[[ MATERIAL PROVIDED, beginning ]]
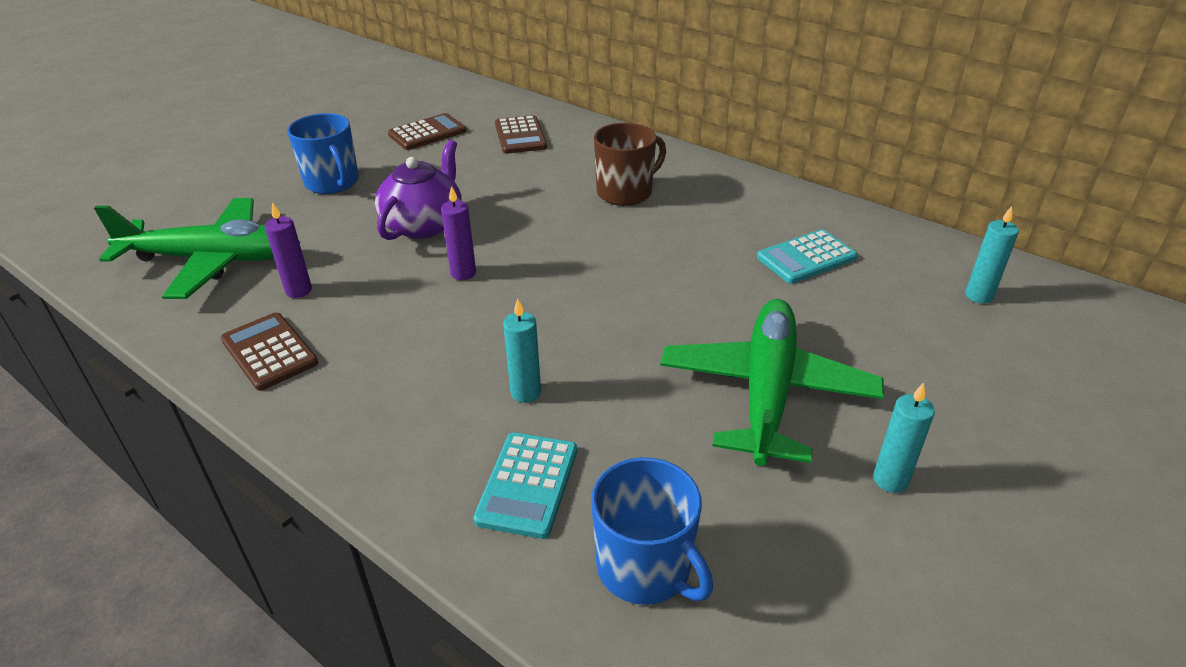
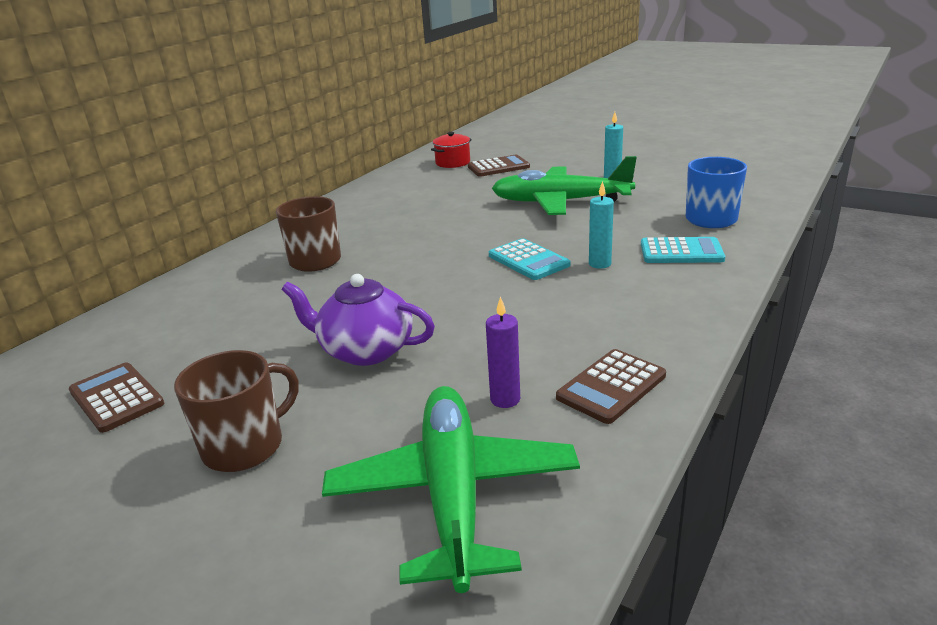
camera: 95 degrees left, 10 degrees down
(332, 182) = (245, 446): blue mug -> brown mug
(463, 273) = (455, 312): purple candle -> none
(520, 136) = (164, 328): brown calculator -> brown calculator (498, 167)
(806, 258) = (417, 198): turquoise calculator -> turquoise calculator (528, 260)
(978, 296) = (453, 162): turquoise candle -> red pot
[[ MATERIAL PROVIDED, end ]]
YOUR OBJECTIVE
Your answer must be every line from the entries that contains the string "turquoise", copied as it stands.

ANSWER SPACE
(806, 258) = (417, 198): turquoise calculator -> turquoise calculator (528, 260)
(978, 296) = (453, 162): turquoise candle -> red pot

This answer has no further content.